(Source records)
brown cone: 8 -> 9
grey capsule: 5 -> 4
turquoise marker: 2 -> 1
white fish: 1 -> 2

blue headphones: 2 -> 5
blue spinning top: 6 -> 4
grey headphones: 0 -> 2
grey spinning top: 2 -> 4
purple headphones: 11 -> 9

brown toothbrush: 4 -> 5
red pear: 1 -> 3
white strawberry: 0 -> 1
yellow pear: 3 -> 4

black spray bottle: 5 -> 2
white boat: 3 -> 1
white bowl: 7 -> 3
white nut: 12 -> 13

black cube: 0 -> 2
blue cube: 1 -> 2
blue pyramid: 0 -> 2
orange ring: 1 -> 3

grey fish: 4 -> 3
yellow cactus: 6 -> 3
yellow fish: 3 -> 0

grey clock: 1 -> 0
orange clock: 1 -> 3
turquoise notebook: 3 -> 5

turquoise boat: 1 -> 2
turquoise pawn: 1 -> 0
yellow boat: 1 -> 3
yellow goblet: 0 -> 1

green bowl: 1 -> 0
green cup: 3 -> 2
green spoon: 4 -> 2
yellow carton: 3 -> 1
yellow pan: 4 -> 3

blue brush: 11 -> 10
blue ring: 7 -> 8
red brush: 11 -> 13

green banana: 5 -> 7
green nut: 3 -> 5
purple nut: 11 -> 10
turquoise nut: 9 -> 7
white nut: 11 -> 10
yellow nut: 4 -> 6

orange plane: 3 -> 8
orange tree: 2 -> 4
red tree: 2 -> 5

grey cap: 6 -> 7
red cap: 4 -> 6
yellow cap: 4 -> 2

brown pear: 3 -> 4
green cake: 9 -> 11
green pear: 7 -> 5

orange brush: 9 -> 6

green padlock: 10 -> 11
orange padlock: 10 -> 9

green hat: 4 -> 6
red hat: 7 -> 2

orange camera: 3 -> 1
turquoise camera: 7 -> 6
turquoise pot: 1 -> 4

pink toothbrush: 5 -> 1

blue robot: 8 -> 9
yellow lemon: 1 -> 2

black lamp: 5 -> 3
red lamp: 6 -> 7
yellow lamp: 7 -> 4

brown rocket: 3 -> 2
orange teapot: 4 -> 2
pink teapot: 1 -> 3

### Exercise goal
Copy, please, exactly the lines that start at the first line of the data and end at the line containing "orange tree: 2 -> 4", both kept and no others.

### Solved exercise
brown cone: 8 -> 9
grey capsule: 5 -> 4
turquoise marker: 2 -> 1
white fish: 1 -> 2

blue headphones: 2 -> 5
blue spinning top: 6 -> 4
grey headphones: 0 -> 2
grey spinning top: 2 -> 4
purple headphones: 11 -> 9

brown toothbrush: 4 -> 5
red pear: 1 -> 3
white strawberry: 0 -> 1
yellow pear: 3 -> 4

black spray bottle: 5 -> 2
white boat: 3 -> 1
white bowl: 7 -> 3
white nut: 12 -> 13

black cube: 0 -> 2
blue cube: 1 -> 2
blue pyramid: 0 -> 2
orange ring: 1 -> 3

grey fish: 4 -> 3
yellow cactus: 6 -> 3
yellow fish: 3 -> 0

grey clock: 1 -> 0
orange clock: 1 -> 3
turquoise notebook: 3 -> 5

turquoise boat: 1 -> 2
turquoise pawn: 1 -> 0
yellow boat: 1 -> 3
yellow goblet: 0 -> 1

green bowl: 1 -> 0
green cup: 3 -> 2
green spoon: 4 -> 2
yellow carton: 3 -> 1
yellow pan: 4 -> 3

blue brush: 11 -> 10
blue ring: 7 -> 8
red brush: 11 -> 13

green banana: 5 -> 7
green nut: 3 -> 5
purple nut: 11 -> 10
turquoise nut: 9 -> 7
white nut: 11 -> 10
yellow nut: 4 -> 6

orange plane: 3 -> 8
orange tree: 2 -> 4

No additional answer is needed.